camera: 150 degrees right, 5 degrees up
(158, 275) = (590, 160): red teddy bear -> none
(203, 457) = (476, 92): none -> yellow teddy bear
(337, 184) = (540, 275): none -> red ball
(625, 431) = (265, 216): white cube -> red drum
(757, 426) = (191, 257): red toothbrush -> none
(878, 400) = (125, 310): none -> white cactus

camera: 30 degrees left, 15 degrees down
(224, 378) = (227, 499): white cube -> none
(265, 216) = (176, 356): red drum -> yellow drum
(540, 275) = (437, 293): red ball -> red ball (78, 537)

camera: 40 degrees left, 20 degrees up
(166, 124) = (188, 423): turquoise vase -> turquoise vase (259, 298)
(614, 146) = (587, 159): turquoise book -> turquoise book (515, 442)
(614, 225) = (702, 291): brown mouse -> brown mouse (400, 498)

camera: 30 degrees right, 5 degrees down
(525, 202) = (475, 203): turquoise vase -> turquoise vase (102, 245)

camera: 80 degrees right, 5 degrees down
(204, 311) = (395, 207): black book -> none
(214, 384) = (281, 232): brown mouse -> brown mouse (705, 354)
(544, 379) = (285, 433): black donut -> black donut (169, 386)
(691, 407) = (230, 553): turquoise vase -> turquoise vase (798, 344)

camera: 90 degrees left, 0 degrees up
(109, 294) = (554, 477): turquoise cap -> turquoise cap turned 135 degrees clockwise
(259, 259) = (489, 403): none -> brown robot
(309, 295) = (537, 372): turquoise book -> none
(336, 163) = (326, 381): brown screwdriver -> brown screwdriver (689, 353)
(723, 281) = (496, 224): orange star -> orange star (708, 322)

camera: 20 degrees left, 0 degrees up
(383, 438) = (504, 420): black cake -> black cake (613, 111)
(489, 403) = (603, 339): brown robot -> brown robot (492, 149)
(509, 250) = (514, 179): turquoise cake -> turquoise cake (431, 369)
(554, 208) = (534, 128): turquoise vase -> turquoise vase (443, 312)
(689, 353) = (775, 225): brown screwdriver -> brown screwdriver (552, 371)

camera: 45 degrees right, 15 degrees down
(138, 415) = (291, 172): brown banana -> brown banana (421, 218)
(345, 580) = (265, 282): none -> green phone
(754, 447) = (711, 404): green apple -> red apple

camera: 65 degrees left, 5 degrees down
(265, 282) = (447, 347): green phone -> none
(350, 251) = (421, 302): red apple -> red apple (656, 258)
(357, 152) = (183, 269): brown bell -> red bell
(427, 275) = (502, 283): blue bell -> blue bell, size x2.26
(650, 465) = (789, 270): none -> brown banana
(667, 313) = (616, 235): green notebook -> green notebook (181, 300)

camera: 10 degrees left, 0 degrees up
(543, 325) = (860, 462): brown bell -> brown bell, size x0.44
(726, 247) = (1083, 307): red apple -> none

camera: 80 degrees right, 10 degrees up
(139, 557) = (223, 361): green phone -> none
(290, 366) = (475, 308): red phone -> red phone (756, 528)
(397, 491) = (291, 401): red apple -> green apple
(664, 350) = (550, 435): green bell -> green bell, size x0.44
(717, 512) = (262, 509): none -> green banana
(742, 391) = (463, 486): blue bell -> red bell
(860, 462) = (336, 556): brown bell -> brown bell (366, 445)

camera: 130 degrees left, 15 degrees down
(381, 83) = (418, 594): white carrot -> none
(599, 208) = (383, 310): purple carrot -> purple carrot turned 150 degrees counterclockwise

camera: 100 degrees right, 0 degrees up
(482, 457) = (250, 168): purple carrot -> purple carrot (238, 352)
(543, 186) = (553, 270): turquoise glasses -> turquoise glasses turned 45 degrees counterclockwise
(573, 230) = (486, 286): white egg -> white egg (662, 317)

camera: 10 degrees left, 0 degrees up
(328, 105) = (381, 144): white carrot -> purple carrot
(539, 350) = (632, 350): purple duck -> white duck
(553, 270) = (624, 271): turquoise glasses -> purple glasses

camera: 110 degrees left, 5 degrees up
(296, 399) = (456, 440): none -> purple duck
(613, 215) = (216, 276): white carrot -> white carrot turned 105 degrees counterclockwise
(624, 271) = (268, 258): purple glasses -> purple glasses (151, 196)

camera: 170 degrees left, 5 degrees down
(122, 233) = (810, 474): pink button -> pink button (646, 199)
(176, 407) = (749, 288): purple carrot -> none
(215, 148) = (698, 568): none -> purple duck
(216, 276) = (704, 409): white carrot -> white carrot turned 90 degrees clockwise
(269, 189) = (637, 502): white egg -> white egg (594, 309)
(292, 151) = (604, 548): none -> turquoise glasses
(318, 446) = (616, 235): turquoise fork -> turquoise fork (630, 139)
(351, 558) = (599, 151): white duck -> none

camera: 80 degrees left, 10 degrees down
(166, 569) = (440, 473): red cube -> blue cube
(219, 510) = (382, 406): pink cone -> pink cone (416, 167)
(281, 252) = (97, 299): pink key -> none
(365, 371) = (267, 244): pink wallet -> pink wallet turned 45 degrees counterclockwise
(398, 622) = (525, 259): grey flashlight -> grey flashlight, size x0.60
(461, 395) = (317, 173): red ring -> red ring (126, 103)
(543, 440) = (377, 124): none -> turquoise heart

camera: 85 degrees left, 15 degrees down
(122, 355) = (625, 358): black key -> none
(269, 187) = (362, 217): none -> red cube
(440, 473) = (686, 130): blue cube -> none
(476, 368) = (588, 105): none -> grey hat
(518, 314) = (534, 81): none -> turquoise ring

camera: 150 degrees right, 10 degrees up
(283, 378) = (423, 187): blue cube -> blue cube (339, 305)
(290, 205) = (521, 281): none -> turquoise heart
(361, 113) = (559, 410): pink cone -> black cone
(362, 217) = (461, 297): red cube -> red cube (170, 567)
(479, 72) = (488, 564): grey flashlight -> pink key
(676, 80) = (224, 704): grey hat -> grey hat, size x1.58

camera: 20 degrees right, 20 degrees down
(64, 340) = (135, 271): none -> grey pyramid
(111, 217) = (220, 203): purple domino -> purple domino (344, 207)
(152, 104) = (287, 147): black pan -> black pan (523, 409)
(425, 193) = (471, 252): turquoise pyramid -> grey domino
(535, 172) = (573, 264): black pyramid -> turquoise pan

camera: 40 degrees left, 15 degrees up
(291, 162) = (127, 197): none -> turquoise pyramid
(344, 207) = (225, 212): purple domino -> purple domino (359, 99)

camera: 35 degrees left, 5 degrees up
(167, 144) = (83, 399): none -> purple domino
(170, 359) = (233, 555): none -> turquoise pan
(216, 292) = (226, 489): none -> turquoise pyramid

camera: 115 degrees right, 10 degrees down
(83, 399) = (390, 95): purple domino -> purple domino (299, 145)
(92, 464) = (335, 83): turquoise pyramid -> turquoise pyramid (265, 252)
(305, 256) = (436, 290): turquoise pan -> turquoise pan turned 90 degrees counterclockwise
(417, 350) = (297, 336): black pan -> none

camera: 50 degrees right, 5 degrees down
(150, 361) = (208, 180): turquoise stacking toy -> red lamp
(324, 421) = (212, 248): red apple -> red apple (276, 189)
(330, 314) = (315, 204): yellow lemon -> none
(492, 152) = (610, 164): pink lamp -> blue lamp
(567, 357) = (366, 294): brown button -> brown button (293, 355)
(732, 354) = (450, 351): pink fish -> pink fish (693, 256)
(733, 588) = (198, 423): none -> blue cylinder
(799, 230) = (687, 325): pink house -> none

*What is expected*: The exercise is to copy out every line above that has the word "apple" in it.

*Result of the task*:
(754, 447) = (711, 404): green apple -> red apple
(350, 251) = (421, 302): red apple -> red apple (656, 258)
(726, 247) = (1083, 307): red apple -> none
(397, 491) = (291, 401): red apple -> green apple
(324, 421) = (212, 248): red apple -> red apple (276, 189)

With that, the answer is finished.